_EXERCISE AIM_
For this exercise, output the entries below exactly from the line that holds "building: [328,120,445,221] ->" to the line that holds "building: [54,37,118,152] -> none", both ends included. No pictures belong in the copy.

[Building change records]

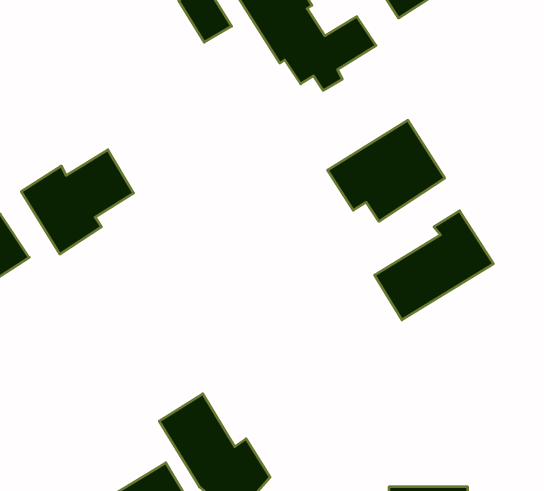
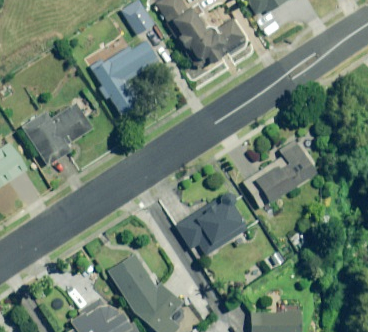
building: none -> [88,39,158,115]
building: [328,120,445,221] -> [175,192,248,255]

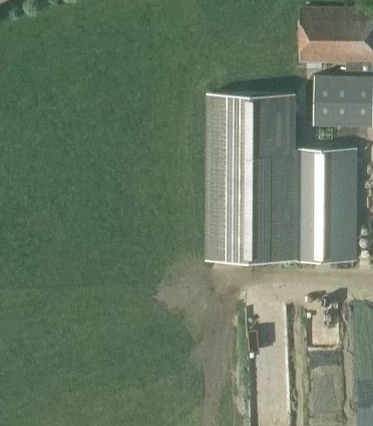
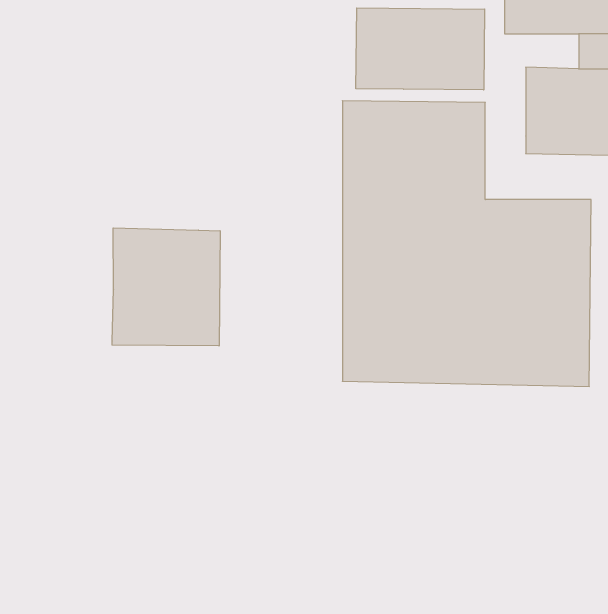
building: none -> [356,8,485,90]
building: none -> [112,228,220,346]

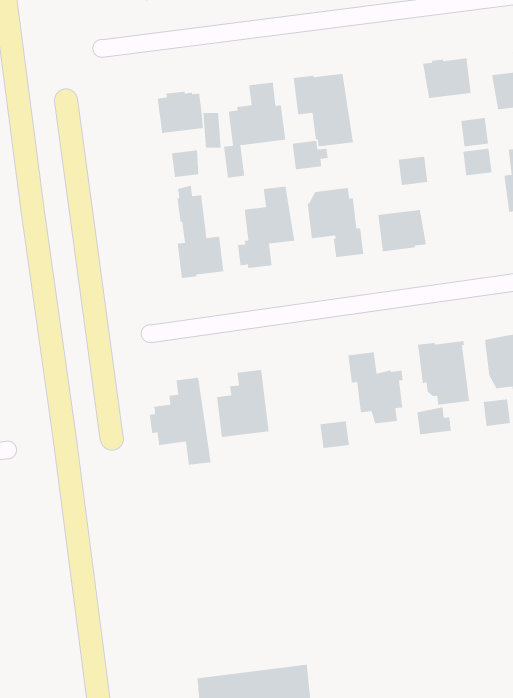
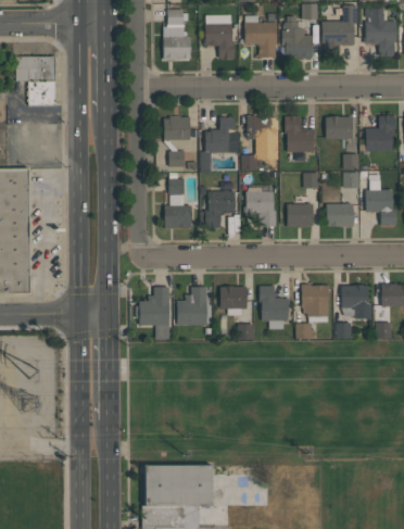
building: none -> [285,115,315,151]
building: none -> [326,203,353,226]
building: none -> [219,286,247,314]

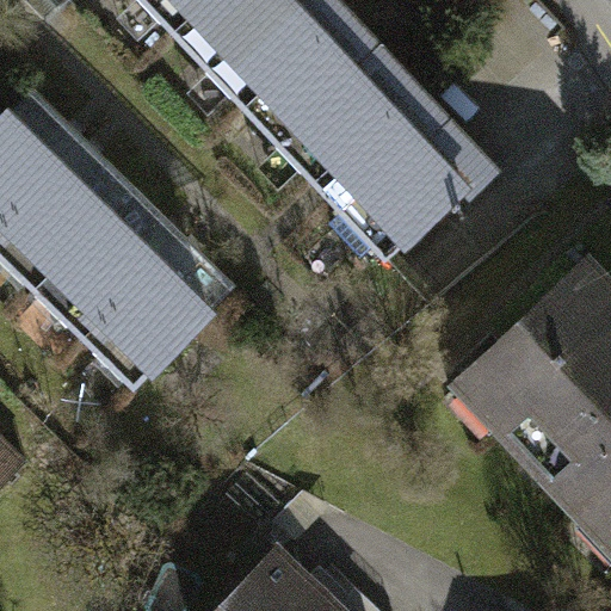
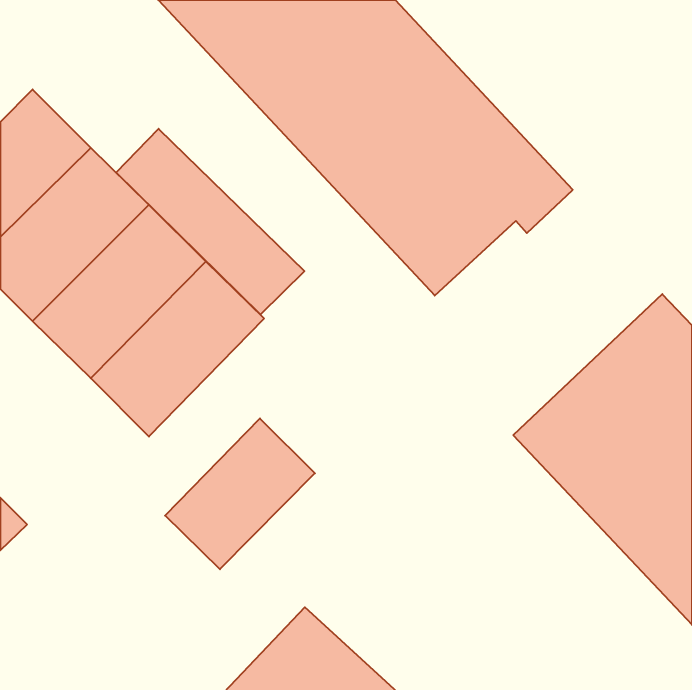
building: none -> [116,129,304,315]
building: none -> [165,418,315,569]

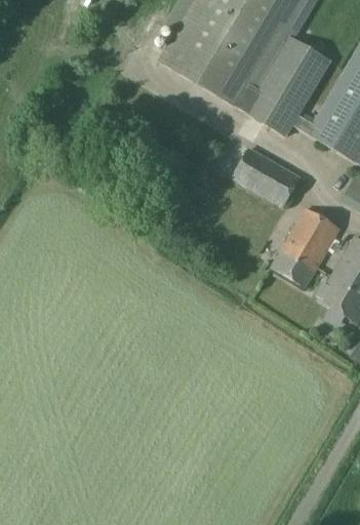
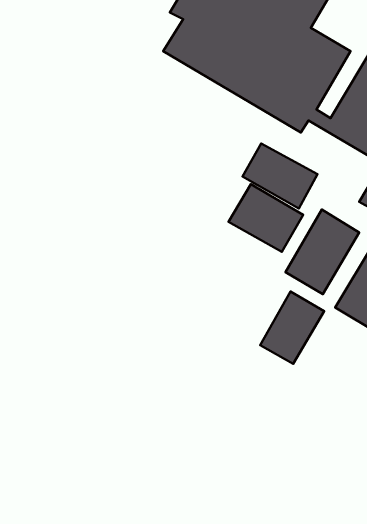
building: none -> [229,184,303,252]
building: none -> [260,291,324,364]

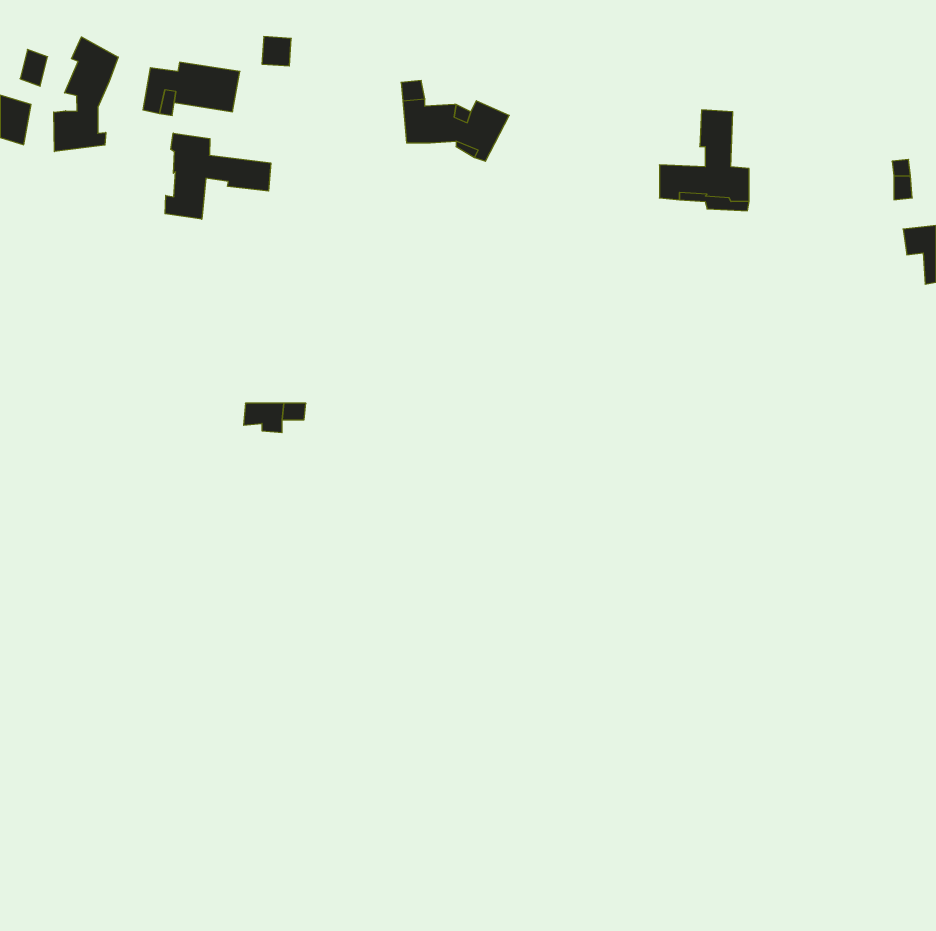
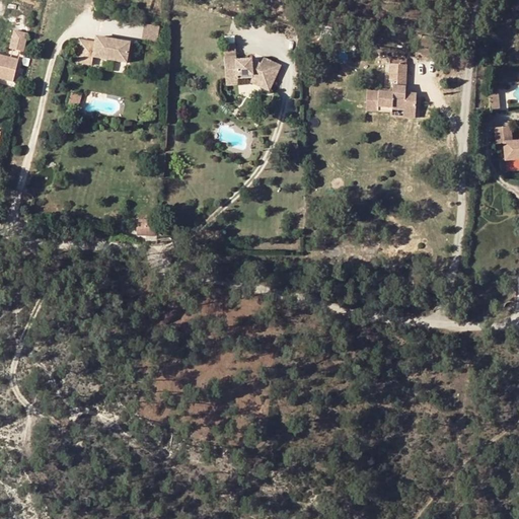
building: [54,37,118,152] -> none
building: [165,133,271,219] -> none

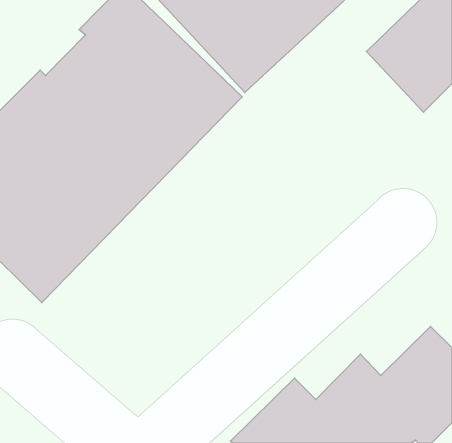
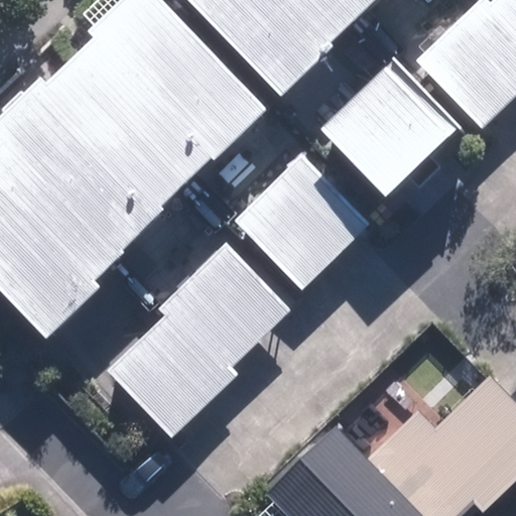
building: none -> [318,56,467,205]
building: none -> [232,149,371,288]
building: none -> [105,237,293,435]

_RESPONSE BOX_
building: [328,120,445,221] -> [175,192,248,255]

building: none -> [356,8,485,90]
building: none -> [112,228,220,346]

building: none -> [285,115,315,151]
building: none -> [326,203,353,226]
building: none -> [219,286,247,314]

building: none -> [116,129,304,315]
building: none -> [165,418,315,569]

building: none -> [229,184,303,252]
building: none -> [260,291,324,364]

building: [54,37,118,152] -> none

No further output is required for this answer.